**Task directions:** Your answer should hold only the lines from the one with "purple tile C6" through the end of the listing below, each retyped exactly.

Top of Source data

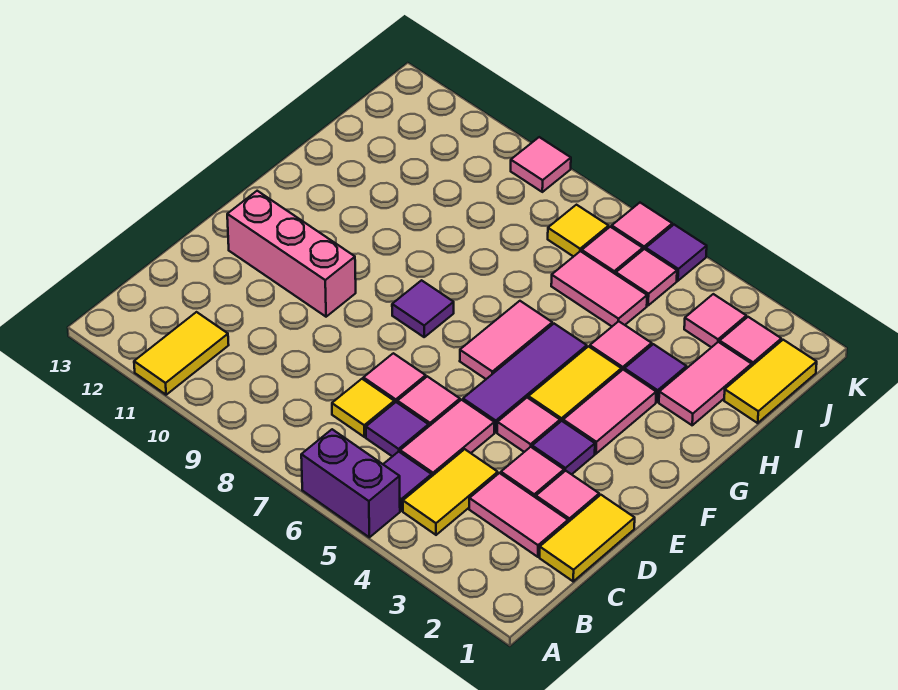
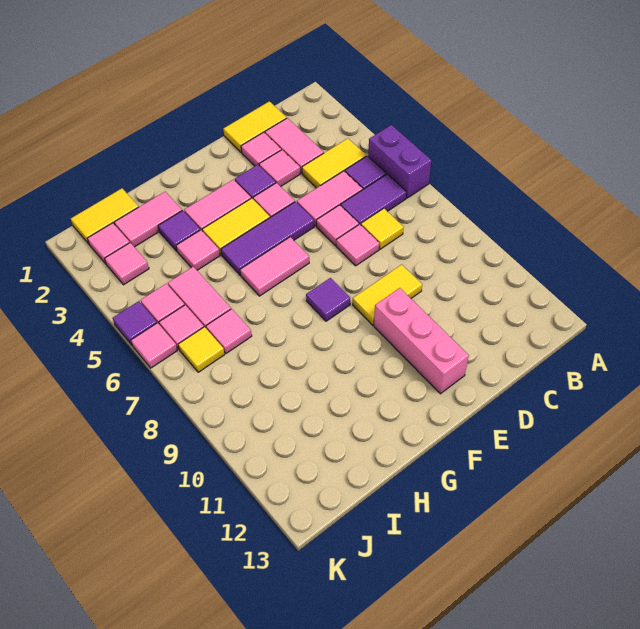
yellow tile A11:B11 level 1 -> yellow tile D9:E9 level 1
purple tile C6 level 1 -> purple tile B6:C6 level 1
pink tile K9 level 1 -> pink tile I7 level 1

Bottom of Source data

**Solution:**
purple tile C6 level 1 -> purple tile B6:C6 level 1
pink tile K9 level 1 -> pink tile I7 level 1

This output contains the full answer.